Requirement: Could the records below please be retyped exactly, with their pictures left out?
=== Section Start ===
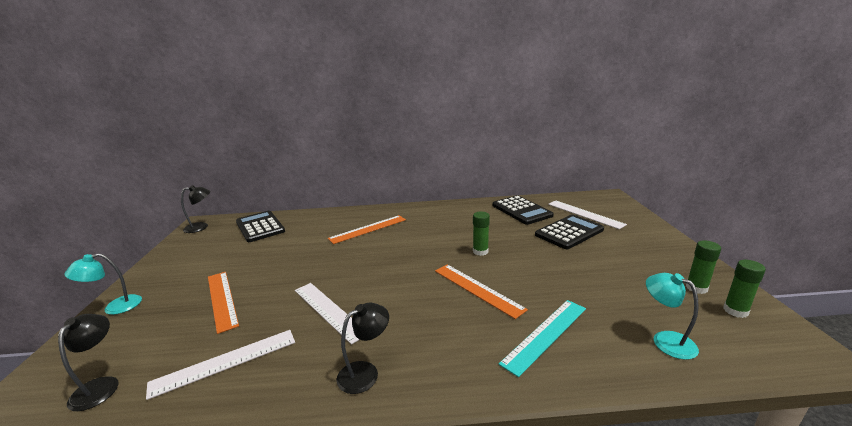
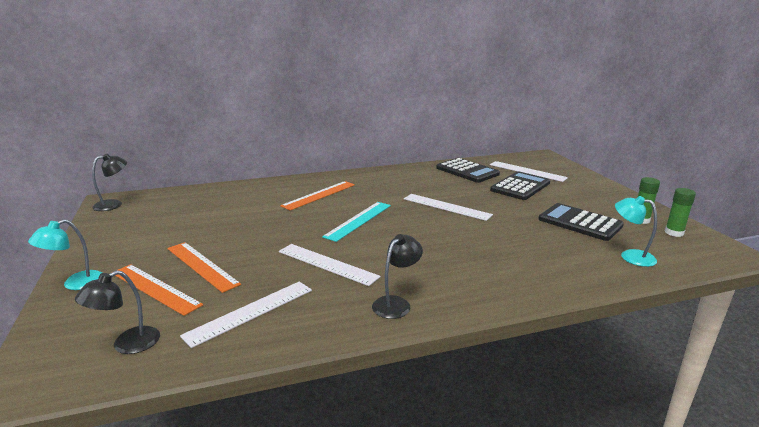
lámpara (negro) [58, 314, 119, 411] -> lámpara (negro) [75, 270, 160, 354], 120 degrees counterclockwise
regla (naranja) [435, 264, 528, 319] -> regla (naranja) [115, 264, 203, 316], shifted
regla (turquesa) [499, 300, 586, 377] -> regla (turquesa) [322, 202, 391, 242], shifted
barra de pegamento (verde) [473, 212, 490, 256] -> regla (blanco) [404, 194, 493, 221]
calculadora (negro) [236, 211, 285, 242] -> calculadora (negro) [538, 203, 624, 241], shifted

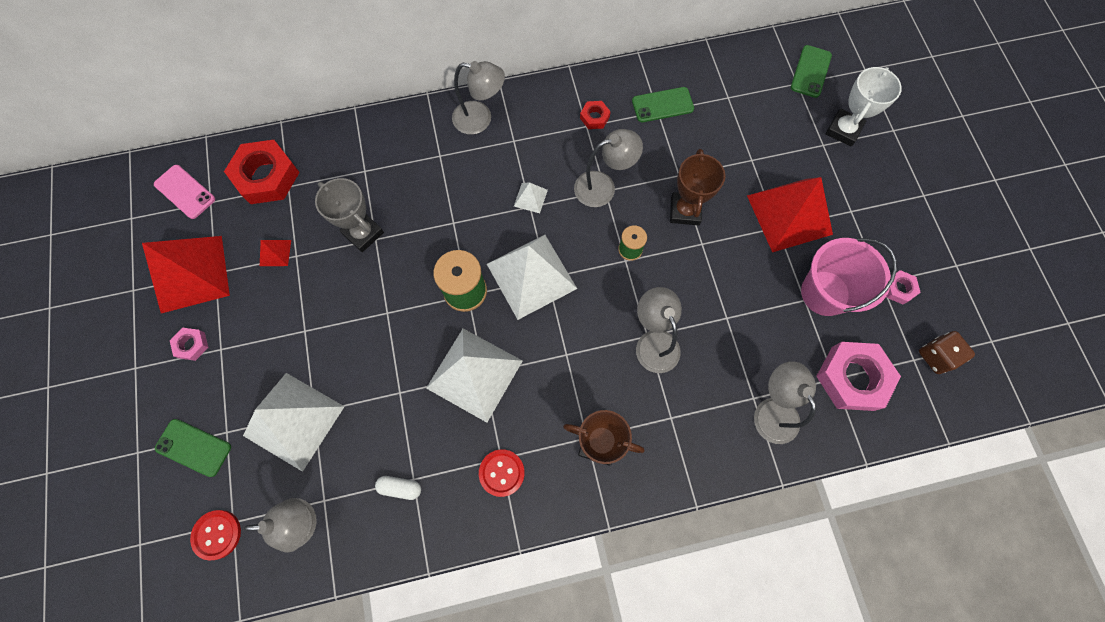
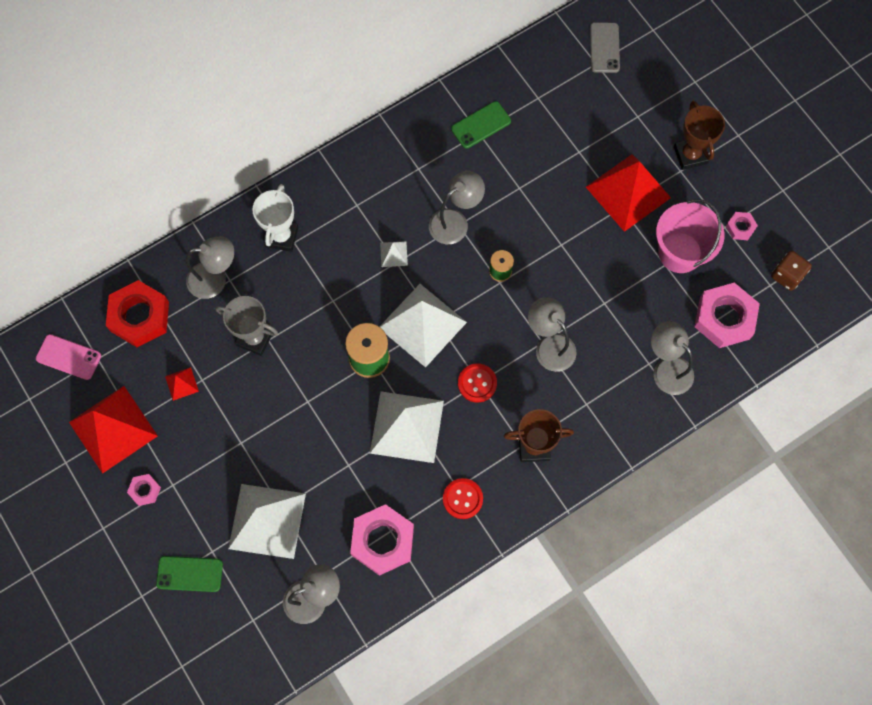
lámpara (gris) [452, 61, 505, 135] -> lámpara (gris) [186, 236, 234, 299], shifted
trofeo (blanco) [826, 67, 902, 146] -> trofeo (blanco) [252, 184, 298, 252], shifted
cápsula (blanco) [375, 476, 421, 500] -> tuerca (rosa) [350, 504, 414, 576]
botón (rojo) [190, 510, 241, 561] -> botón (rojo) [458, 364, 497, 402], shifted
móvil (verde) [791, 45, 832, 98] -> móvil (gris) [590, 22, 620, 73]
trofeo (marrón) [670, 149, 725, 225] -> trofeo (marrón) [674, 101, 725, 170], shifted
tuerca (rojo) [580, 101, 611, 129] -> none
=== Section End ===
Reply:
lámpara (negro) [58, 314, 119, 411] -> lámpara (negro) [75, 270, 160, 354], 120 degrees counterclockwise
regla (naranja) [435, 264, 528, 319] -> regla (naranja) [115, 264, 203, 316], shifted
regla (turquesa) [499, 300, 586, 377] -> regla (turquesa) [322, 202, 391, 242], shifted
barra de pegamento (verde) [473, 212, 490, 256] -> regla (blanco) [404, 194, 493, 221]
calculadora (negro) [236, 211, 285, 242] -> calculadora (negro) [538, 203, 624, 241], shifted

lámpara (gris) [452, 61, 505, 135] -> lámpara (gris) [186, 236, 234, 299], shifted
trofeo (blanco) [826, 67, 902, 146] -> trofeo (blanco) [252, 184, 298, 252], shifted
cápsula (blanco) [375, 476, 421, 500] -> tuerca (rosa) [350, 504, 414, 576]
botón (rojo) [190, 510, 241, 561] -> botón (rojo) [458, 364, 497, 402], shifted
móvil (verde) [791, 45, 832, 98] -> móvil (gris) [590, 22, 620, 73]
trofeo (marrón) [670, 149, 725, 225] -> trofeo (marrón) [674, 101, 725, 170], shifted
tuerca (rojo) [580, 101, 611, 129] -> none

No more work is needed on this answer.